== Data excerpts ==
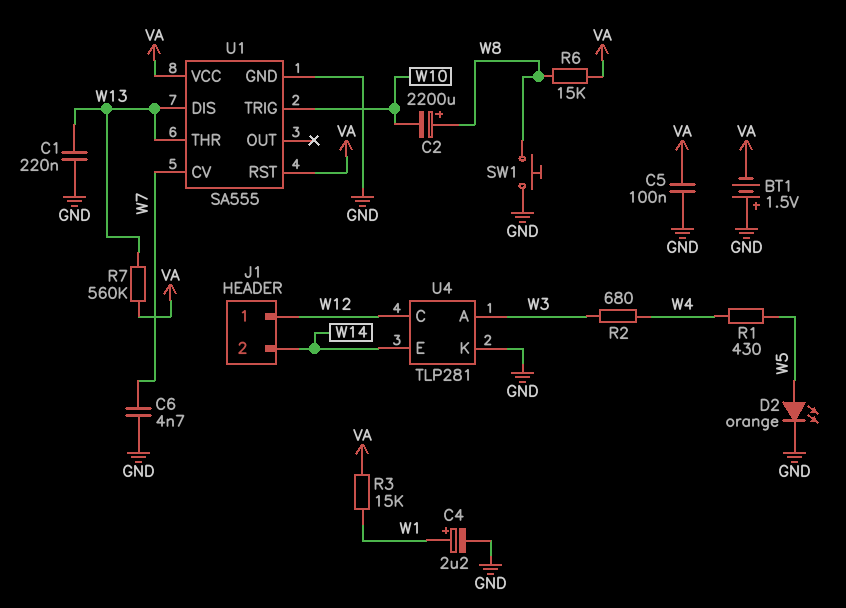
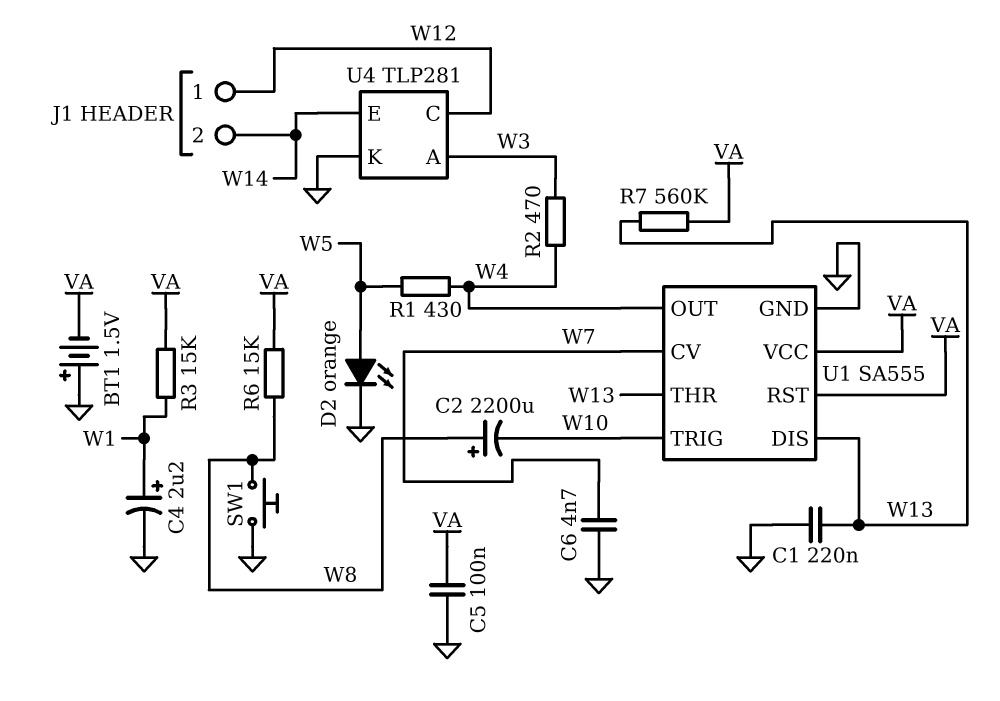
R2: 680 (W3, W4) -> 470 (W3, W4)
U1 pin OUT: none -> W4

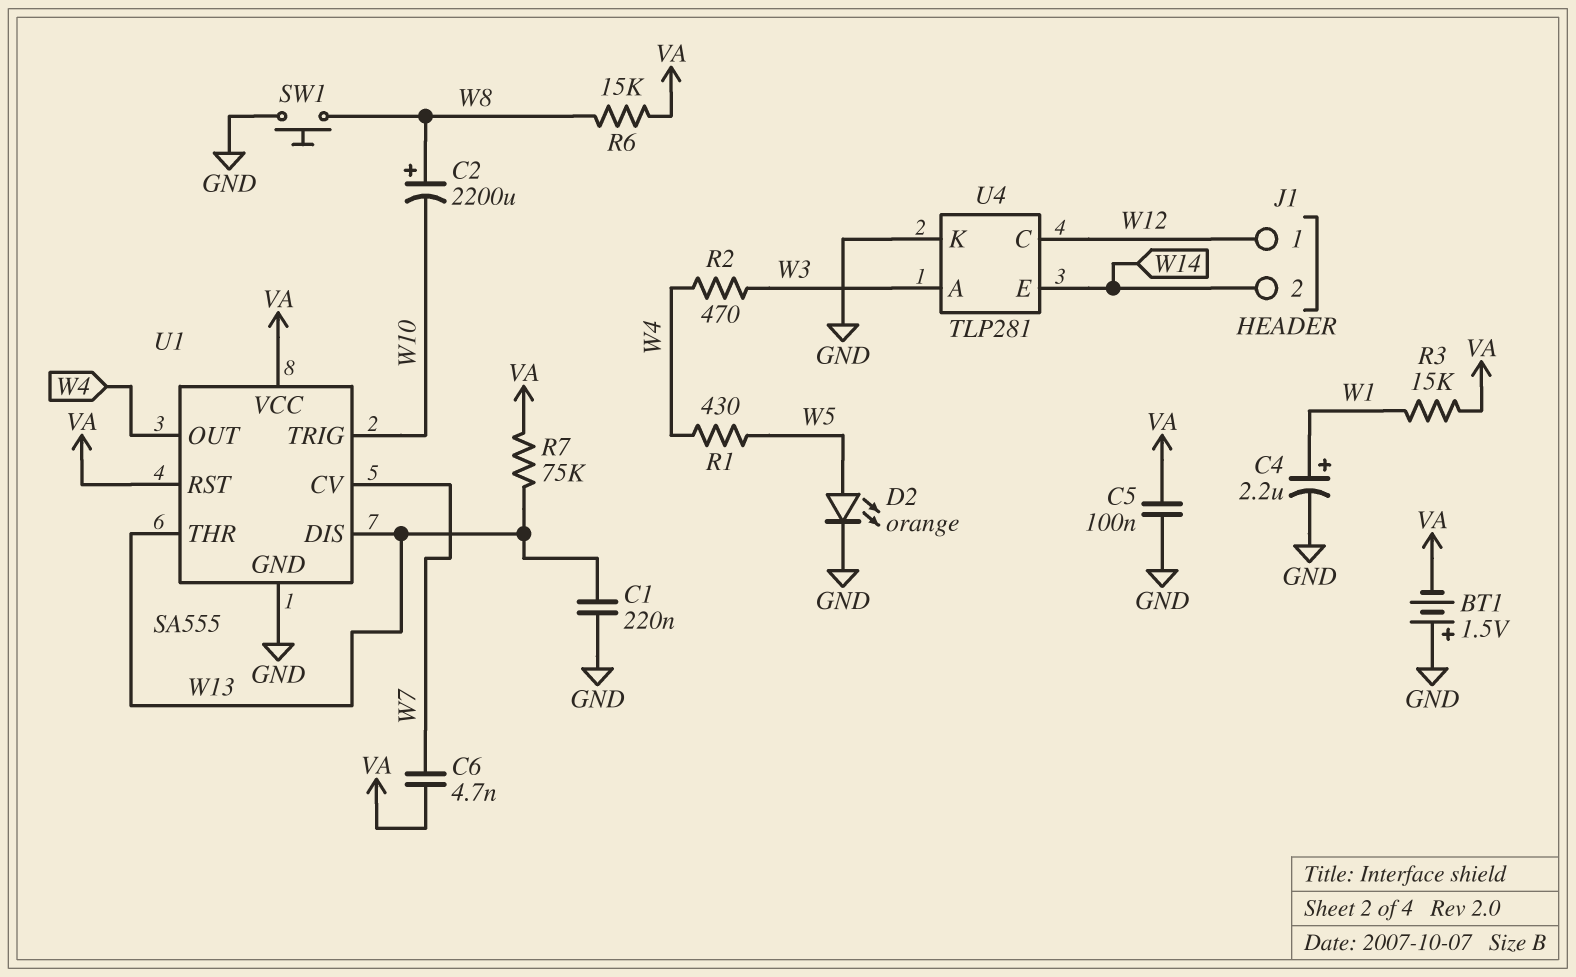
C6: 4.7nF (GND, W7) -> 4.7nF (VA, W7)
R7: 560k (VA, W13) -> 75k (VA, W13)

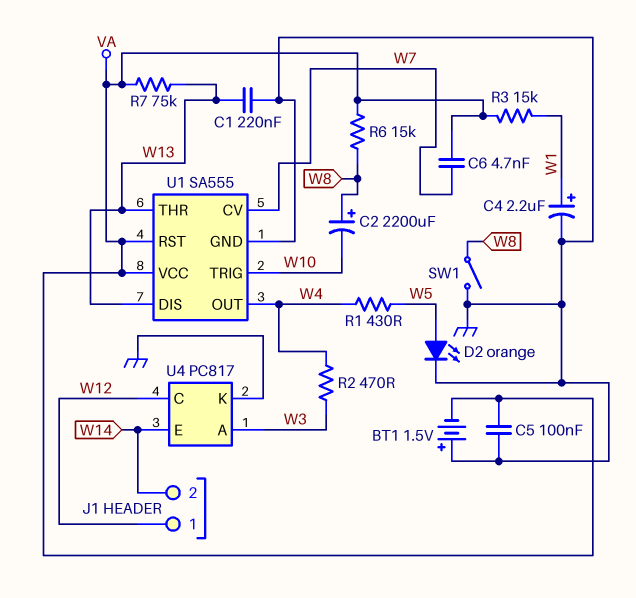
SW1: button (GND, W8) -> switch (GND, W8)
U4: TLP281 -> PC817

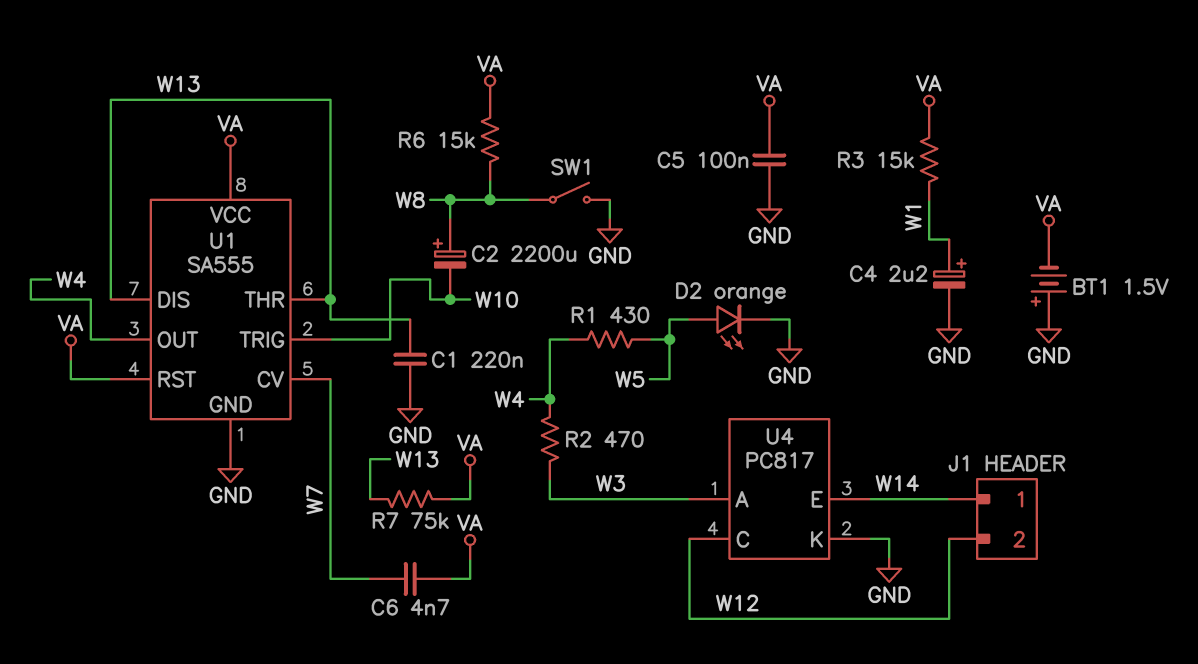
J1 pin 1: W12 -> W14
J1 pin 2: W14 -> W12

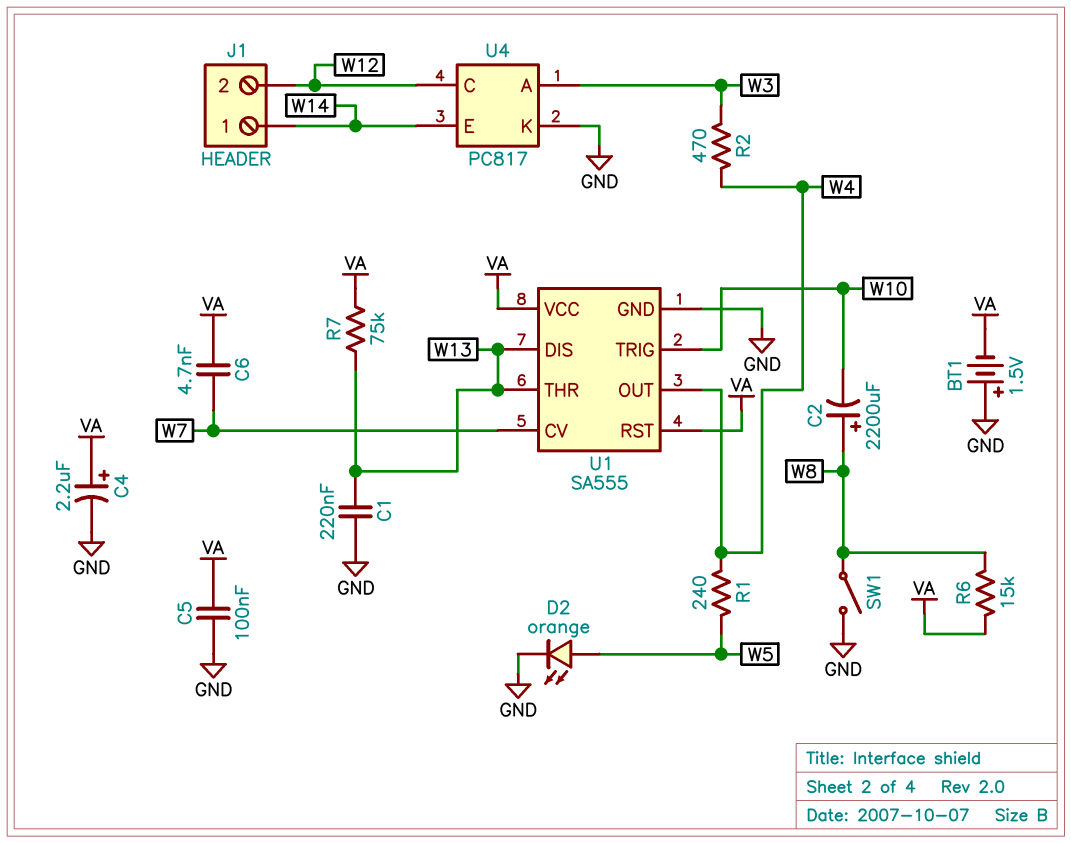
C4: 2.2uF (plus W1, minus GND) -> 2.2uF (plus VA, minus GND)
R1: 430 (W4, W5) -> 240 (W4, W5)
R3: 15k (VA, W1) -> none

== Prompt ==
The data above must be reproduced exactly, without any of its pictures.

== Response to this task ==
R2: 680 (W3, W4) -> 470 (W3, W4)
U1 pin OUT: none -> W4

C6: 4.7nF (GND, W7) -> 4.7nF (VA, W7)
R7: 560k (VA, W13) -> 75k (VA, W13)

SW1: button (GND, W8) -> switch (GND, W8)
U4: TLP281 -> PC817

J1 pin 1: W12 -> W14
J1 pin 2: W14 -> W12

C4: 2.2uF (plus W1, minus GND) -> 2.2uF (plus VA, minus GND)
R1: 430 (W4, W5) -> 240 (W4, W5)
R3: 15k (VA, W1) -> none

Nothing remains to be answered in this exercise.